**Goal of the exercise**
Show all lines below holding the string "pink".

Exercise material Start Marker

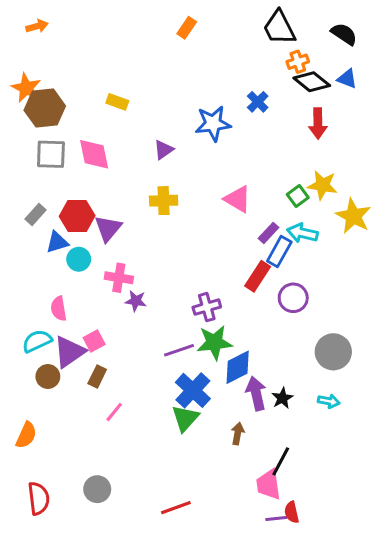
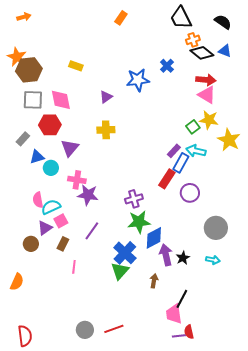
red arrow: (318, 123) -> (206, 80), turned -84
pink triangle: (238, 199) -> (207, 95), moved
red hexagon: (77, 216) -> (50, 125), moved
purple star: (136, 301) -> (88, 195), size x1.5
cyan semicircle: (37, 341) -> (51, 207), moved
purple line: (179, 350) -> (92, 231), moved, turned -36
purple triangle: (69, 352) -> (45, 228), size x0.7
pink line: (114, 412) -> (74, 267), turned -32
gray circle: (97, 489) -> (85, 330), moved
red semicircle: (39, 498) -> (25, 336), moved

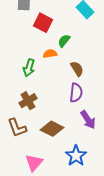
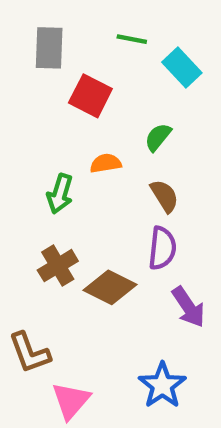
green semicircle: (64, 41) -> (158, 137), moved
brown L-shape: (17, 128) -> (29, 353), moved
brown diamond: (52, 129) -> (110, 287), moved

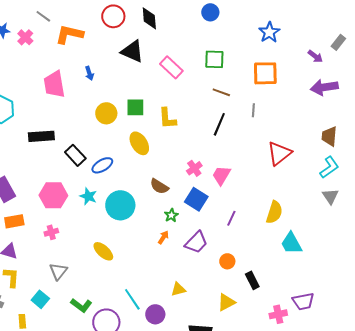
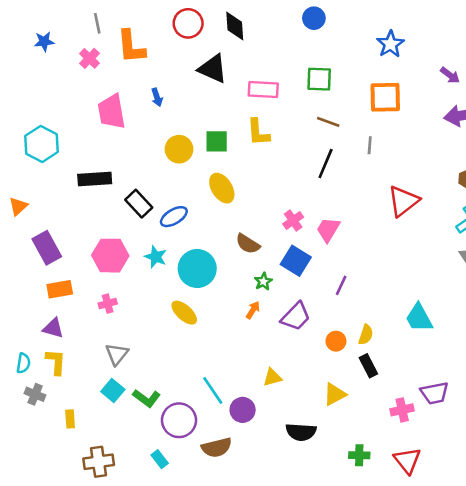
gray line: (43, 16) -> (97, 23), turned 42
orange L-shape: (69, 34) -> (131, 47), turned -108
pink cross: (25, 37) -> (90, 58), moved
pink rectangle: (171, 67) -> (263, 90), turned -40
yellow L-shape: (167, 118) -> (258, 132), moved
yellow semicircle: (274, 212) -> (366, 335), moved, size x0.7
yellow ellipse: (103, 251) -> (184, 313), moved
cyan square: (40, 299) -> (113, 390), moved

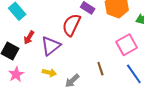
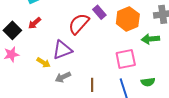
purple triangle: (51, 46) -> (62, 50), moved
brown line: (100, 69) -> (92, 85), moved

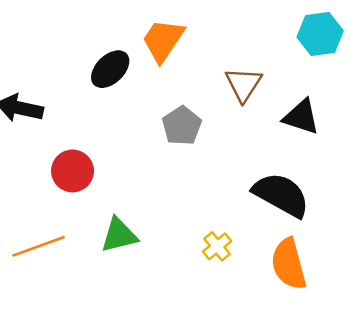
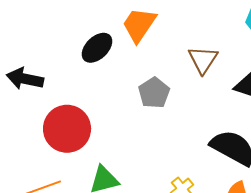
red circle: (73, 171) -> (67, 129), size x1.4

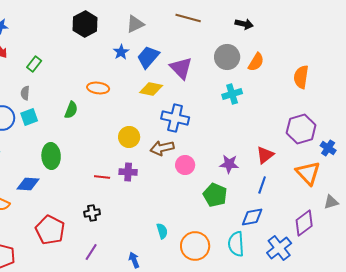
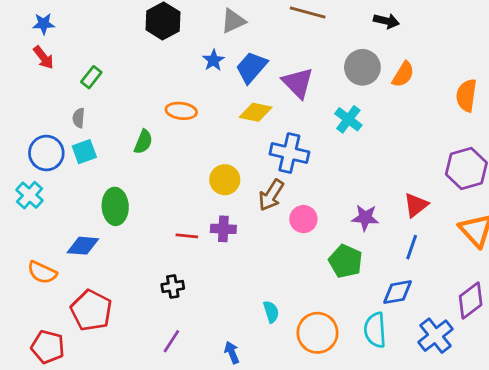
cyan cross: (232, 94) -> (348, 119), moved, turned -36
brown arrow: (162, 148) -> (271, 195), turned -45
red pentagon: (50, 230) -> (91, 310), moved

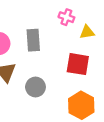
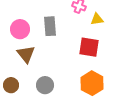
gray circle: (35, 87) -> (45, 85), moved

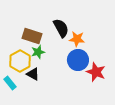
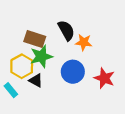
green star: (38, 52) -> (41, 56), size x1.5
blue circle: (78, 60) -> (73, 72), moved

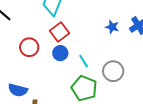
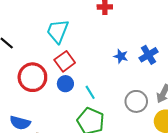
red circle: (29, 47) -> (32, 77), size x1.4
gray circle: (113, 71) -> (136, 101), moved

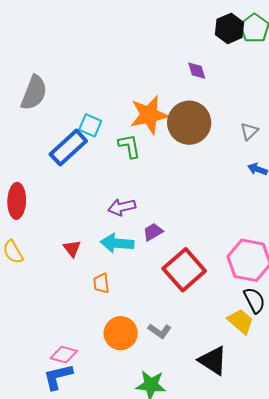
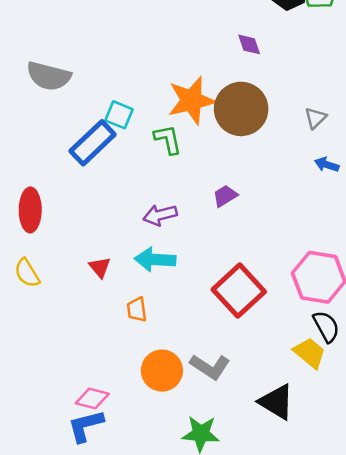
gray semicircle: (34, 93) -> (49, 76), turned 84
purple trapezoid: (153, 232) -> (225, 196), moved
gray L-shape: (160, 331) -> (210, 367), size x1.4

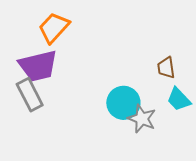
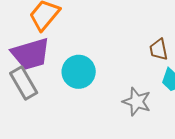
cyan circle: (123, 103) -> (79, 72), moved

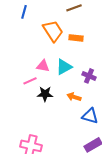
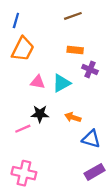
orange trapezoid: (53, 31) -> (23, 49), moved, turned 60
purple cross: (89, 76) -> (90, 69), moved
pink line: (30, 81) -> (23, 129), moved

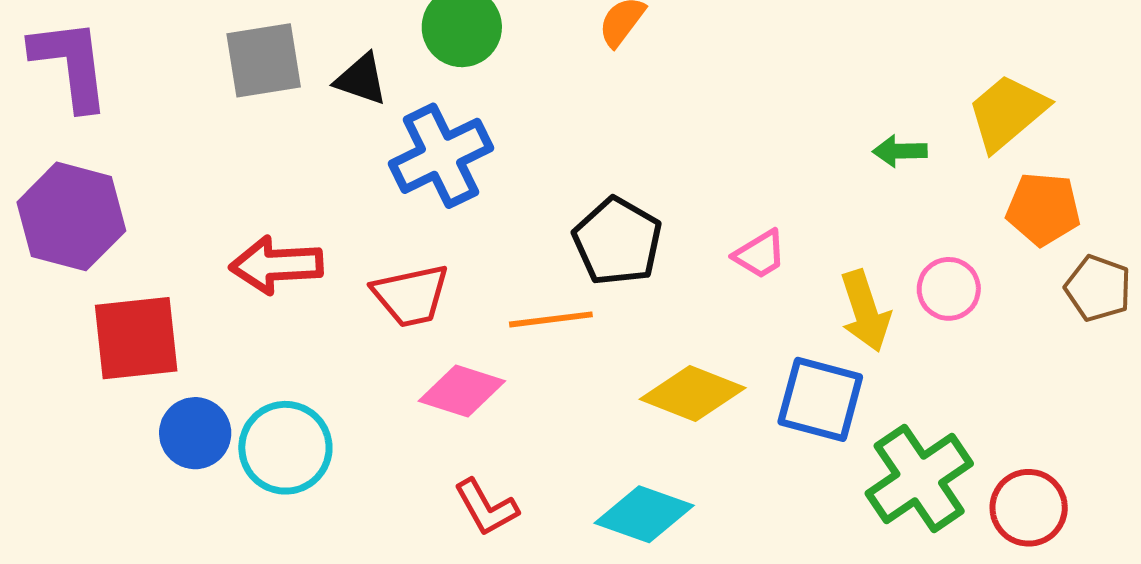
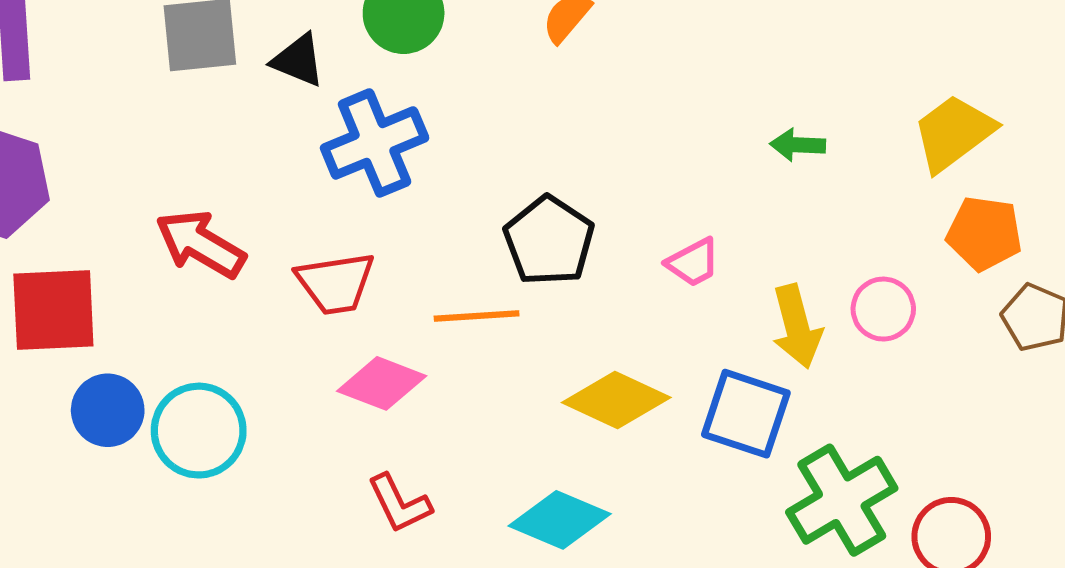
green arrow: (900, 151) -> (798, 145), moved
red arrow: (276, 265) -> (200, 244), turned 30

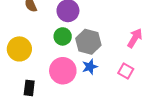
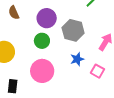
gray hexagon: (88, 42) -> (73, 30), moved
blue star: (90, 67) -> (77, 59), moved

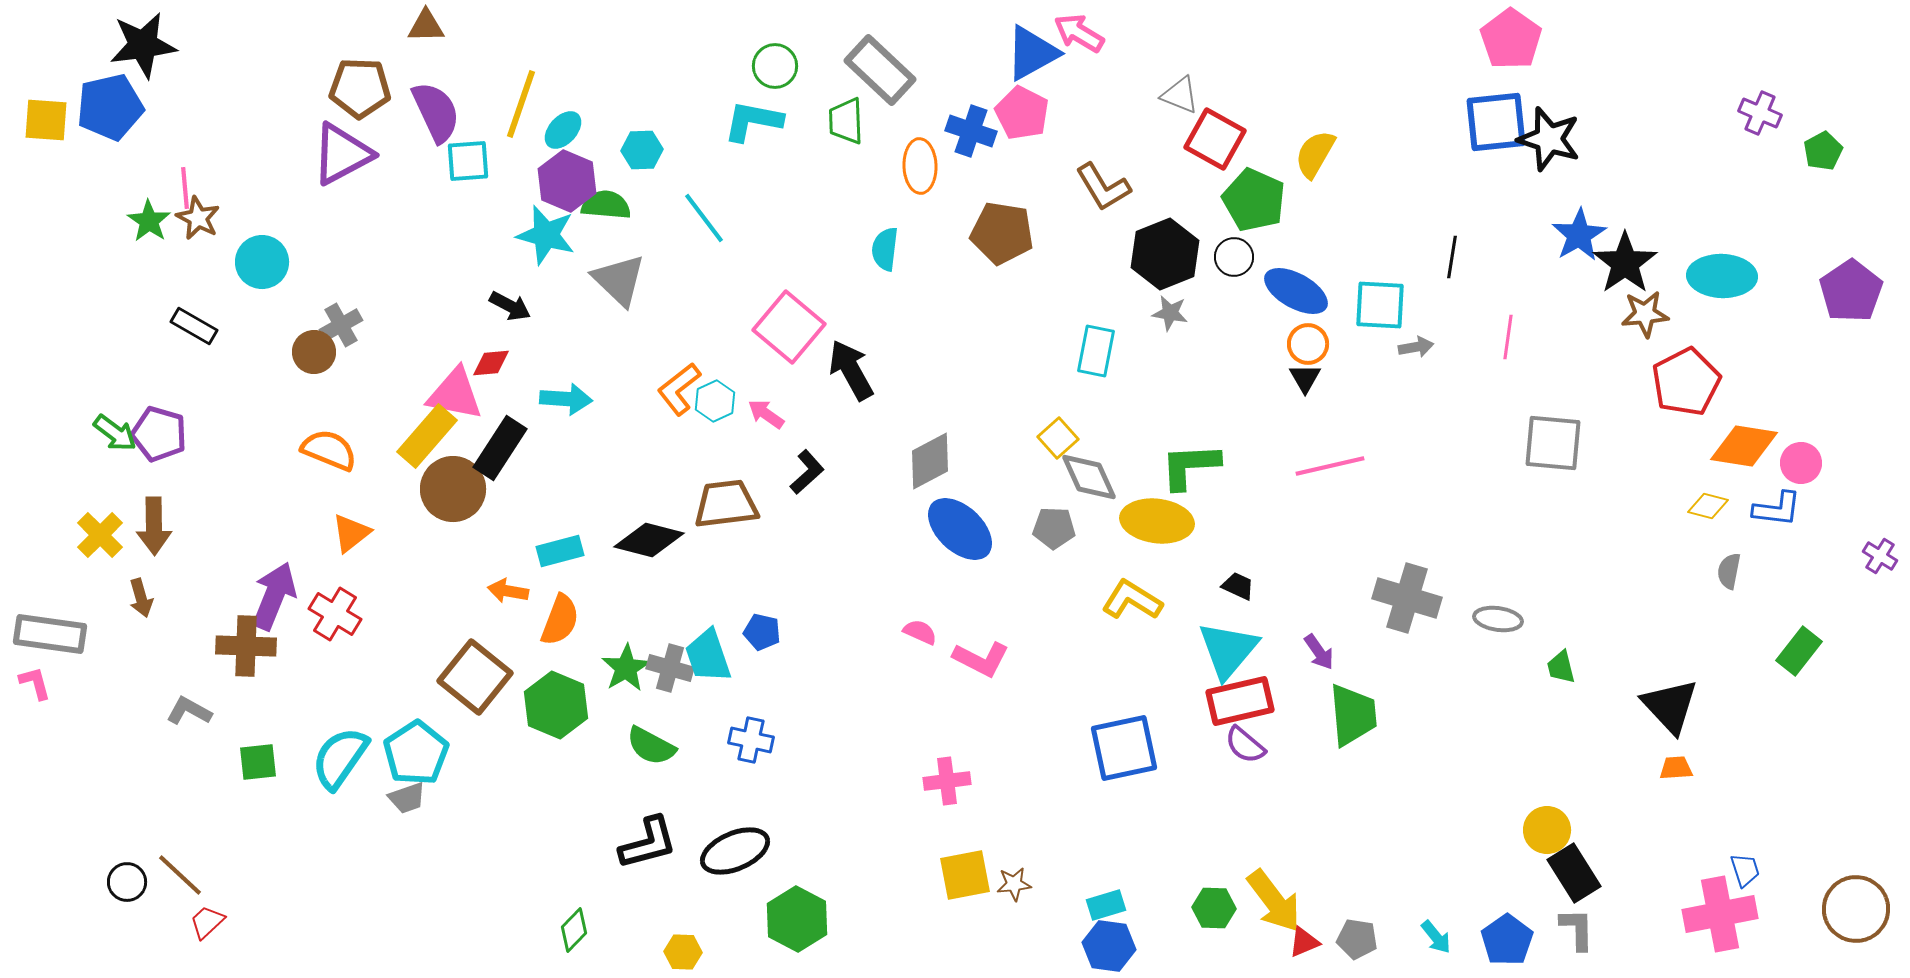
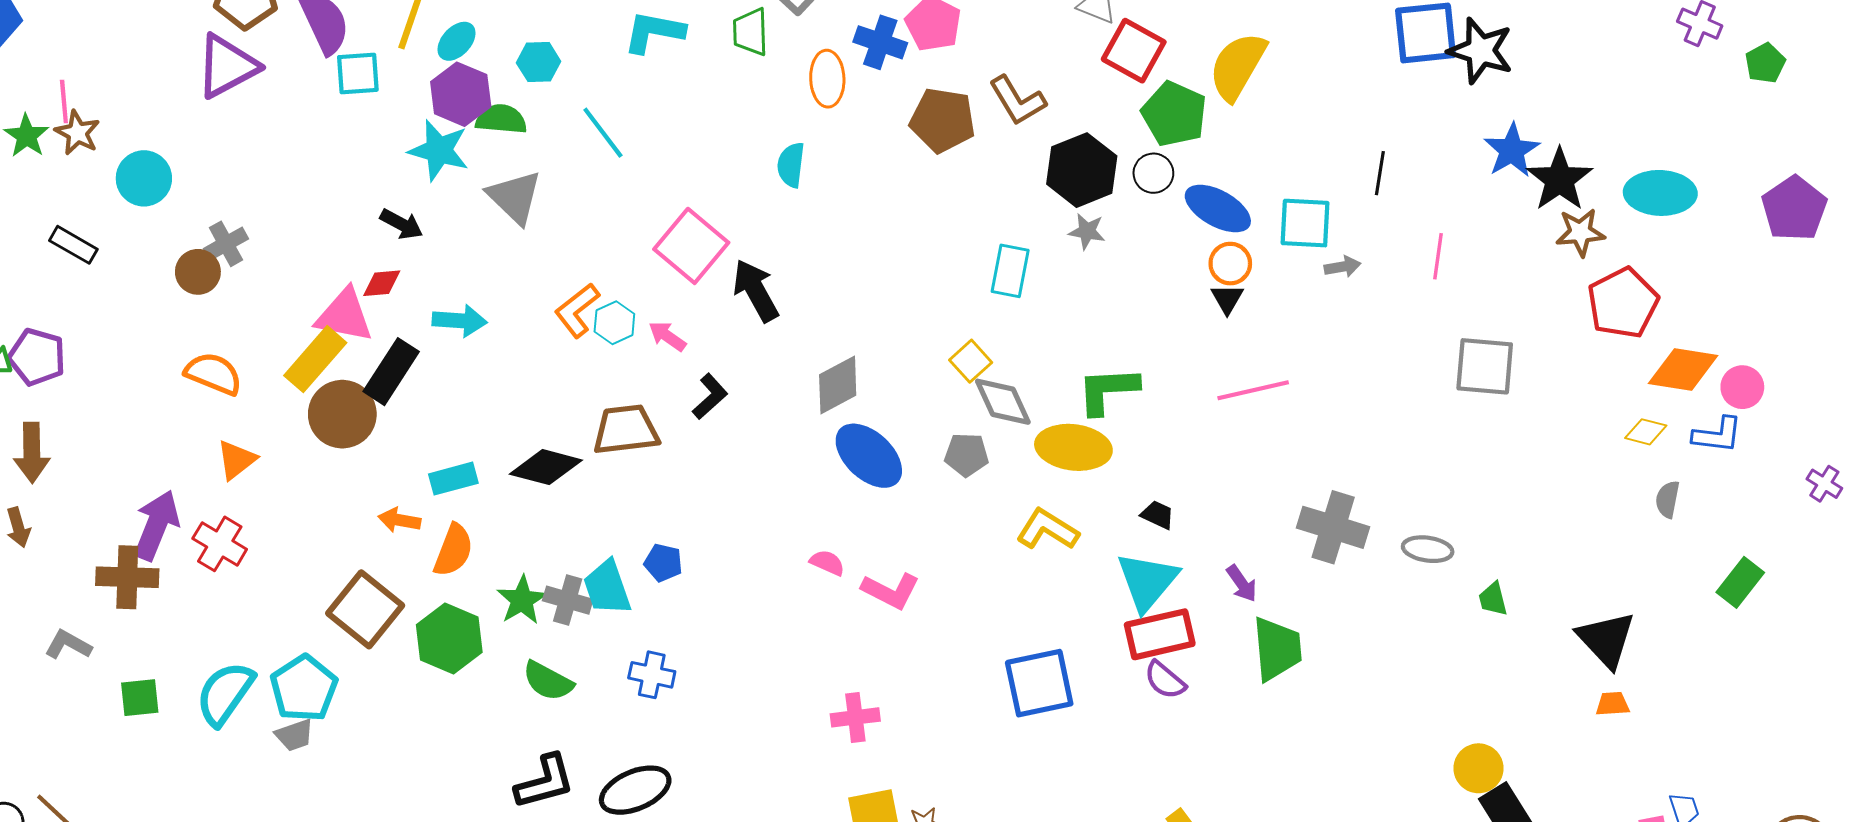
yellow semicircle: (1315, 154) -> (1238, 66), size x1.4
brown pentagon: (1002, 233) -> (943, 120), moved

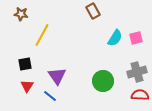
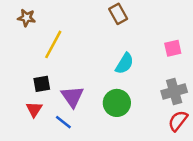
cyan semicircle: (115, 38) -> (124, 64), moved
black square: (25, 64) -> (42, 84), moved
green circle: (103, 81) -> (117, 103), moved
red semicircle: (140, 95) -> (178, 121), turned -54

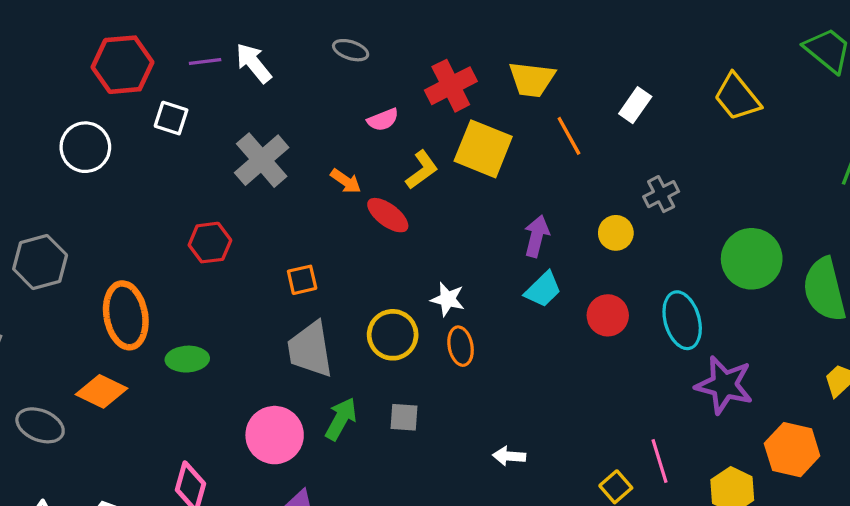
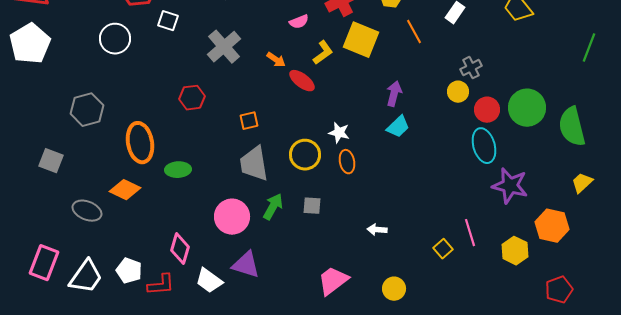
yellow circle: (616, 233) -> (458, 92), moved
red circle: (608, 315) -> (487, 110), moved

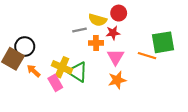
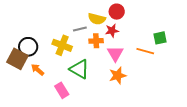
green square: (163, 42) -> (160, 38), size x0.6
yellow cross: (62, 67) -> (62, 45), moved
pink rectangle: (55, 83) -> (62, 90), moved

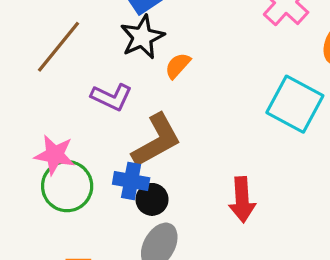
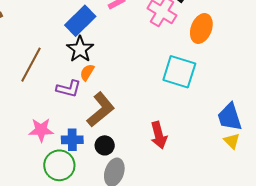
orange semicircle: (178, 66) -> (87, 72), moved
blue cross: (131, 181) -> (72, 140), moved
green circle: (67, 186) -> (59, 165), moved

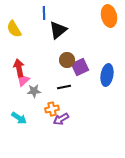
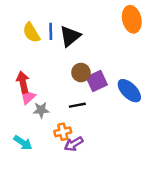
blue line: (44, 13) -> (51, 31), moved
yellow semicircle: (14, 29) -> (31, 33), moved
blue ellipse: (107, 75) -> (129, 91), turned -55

Exercise material End Marker

**Answer to the exercise**
pink triangle: (238, 199) -> (207, 95), moved
pink line: (114, 412) -> (74, 267), turned -32
pink cross: (25, 37) -> (90, 58), moved
pink rectangle: (171, 67) -> (263, 90), turned -40
pink line: (30, 81) -> (23, 129), moved
pink rectangle: (55, 83) -> (62, 90), moved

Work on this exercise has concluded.